* To do *
Give back exactly the stretch of data below from the line holding "SW5: button (ADC, GND) -> none" through the line holding "T2: PMOS (G", both ends included, and leave the remaining lines out.

== Recorded information

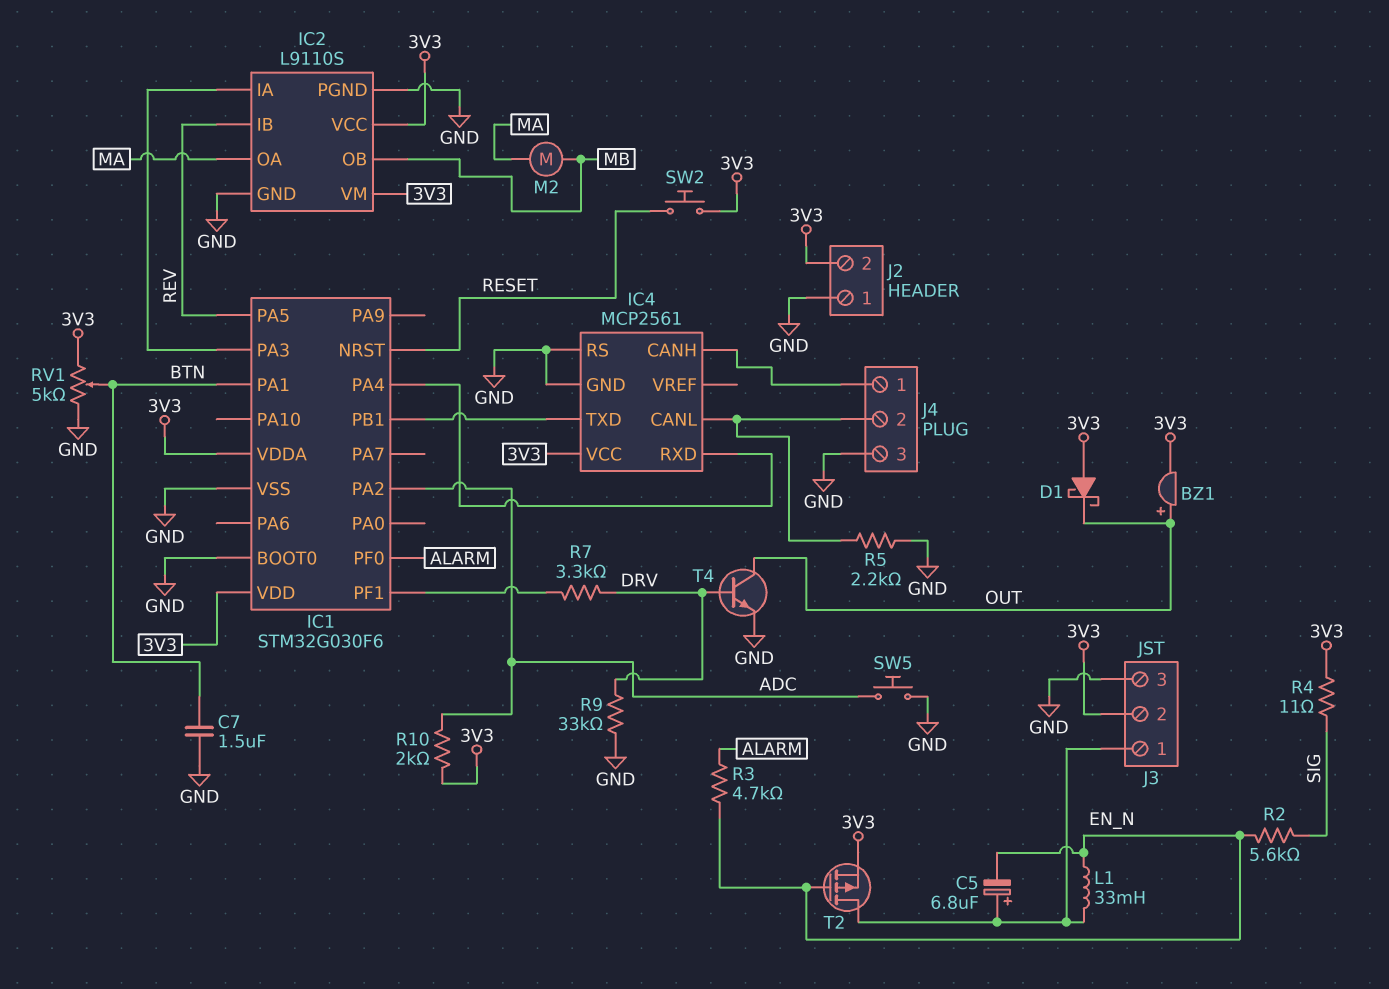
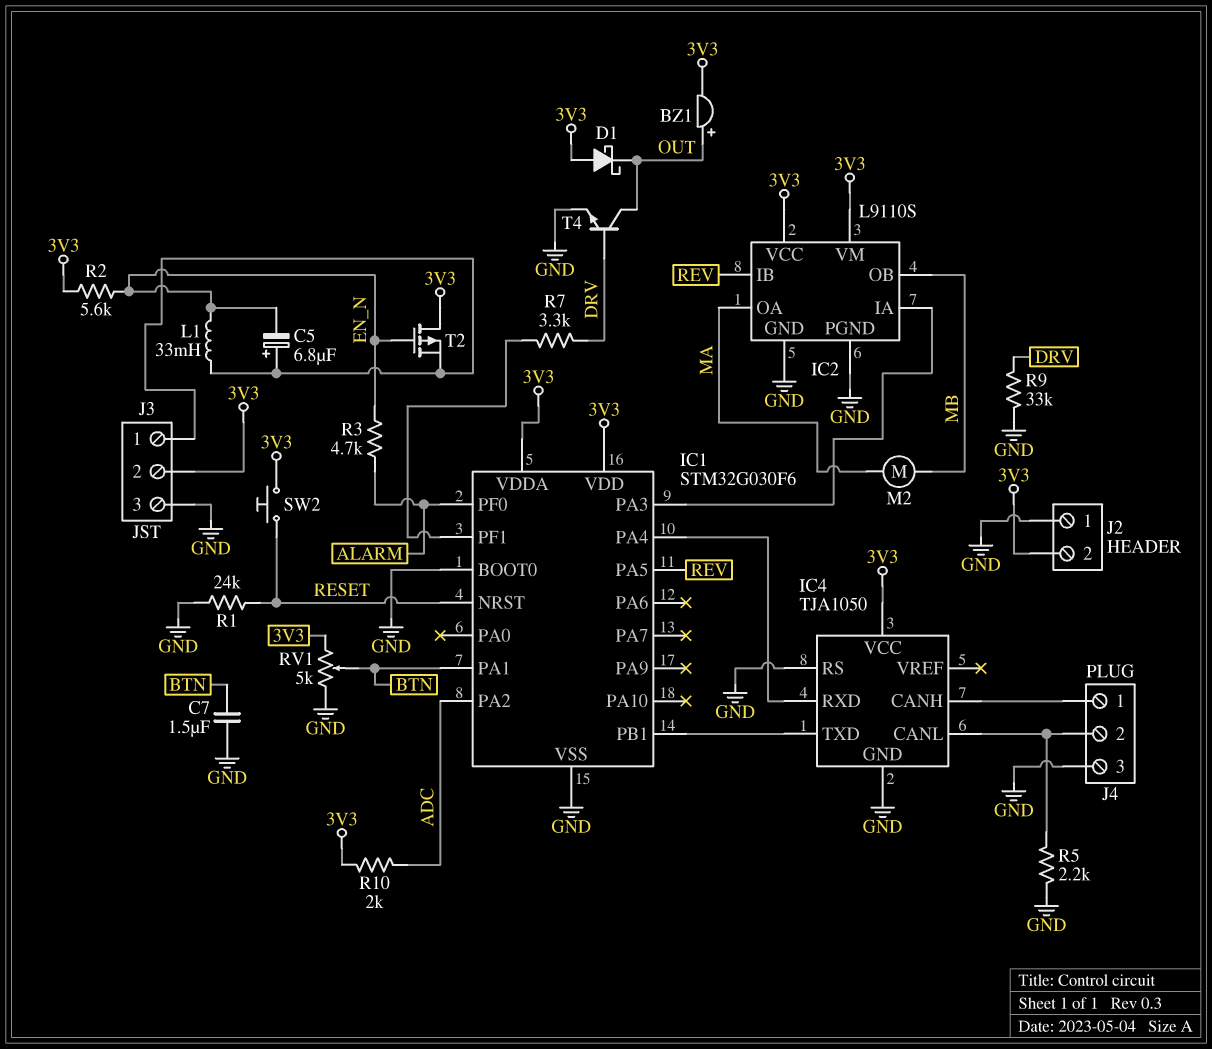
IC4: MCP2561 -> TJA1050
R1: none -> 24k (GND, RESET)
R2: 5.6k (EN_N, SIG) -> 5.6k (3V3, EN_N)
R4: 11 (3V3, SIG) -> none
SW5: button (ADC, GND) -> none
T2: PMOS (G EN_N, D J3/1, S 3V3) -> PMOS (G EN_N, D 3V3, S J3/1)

====
== Recorded information

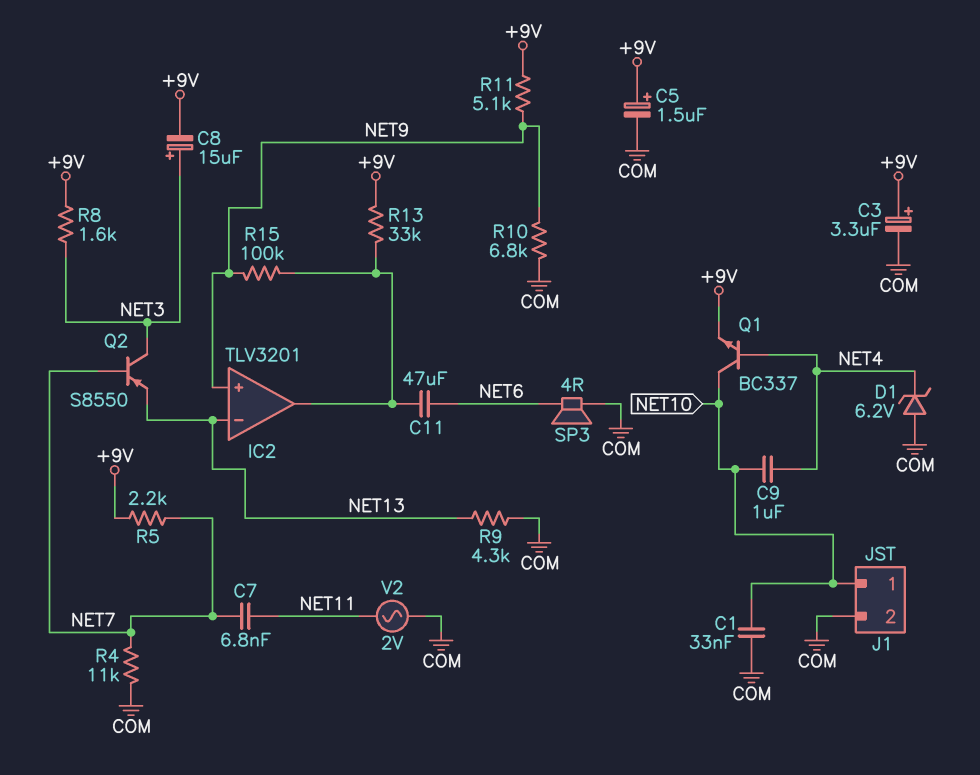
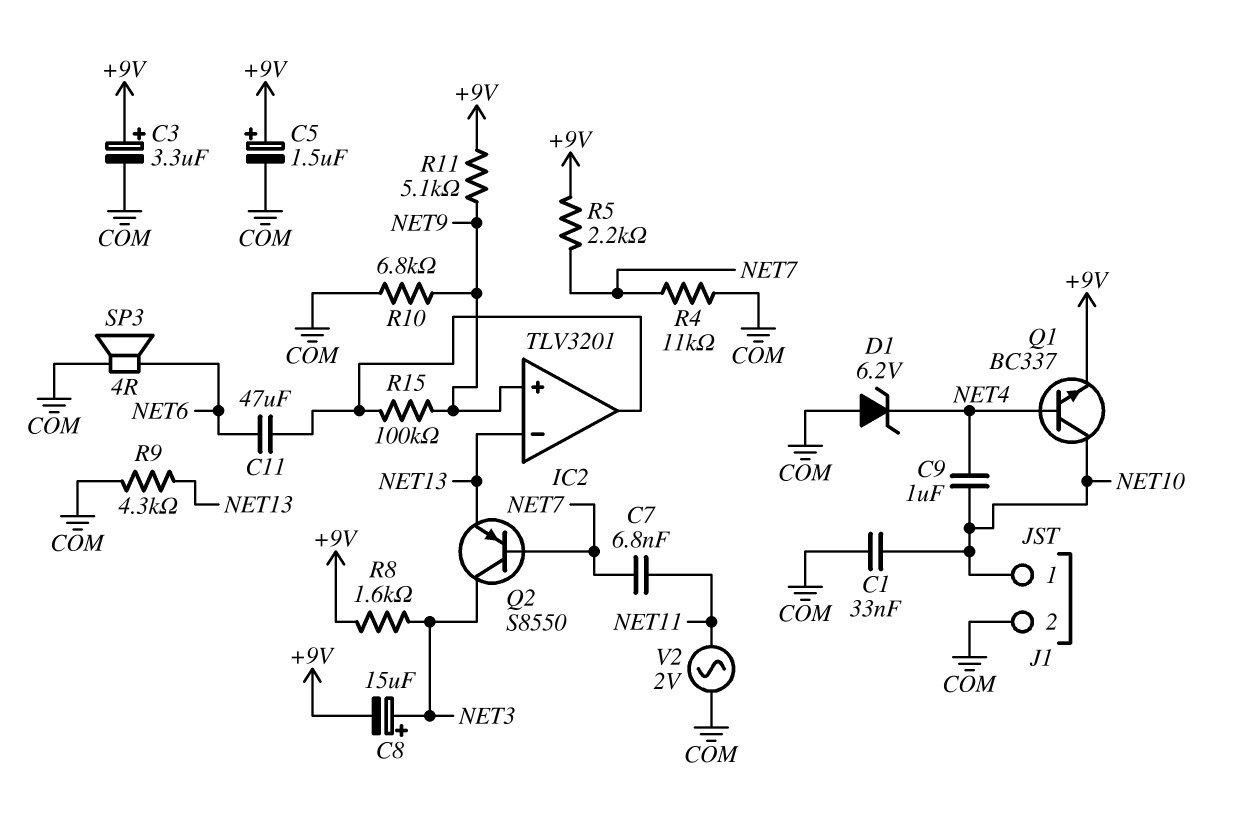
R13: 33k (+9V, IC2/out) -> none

====

* Solved problem *
SW5: button (ADC, GND) -> none
T2: PMOS (G EN_N, D J3/1, S 3V3) -> PMOS (G EN_N, D 3V3, S J3/1)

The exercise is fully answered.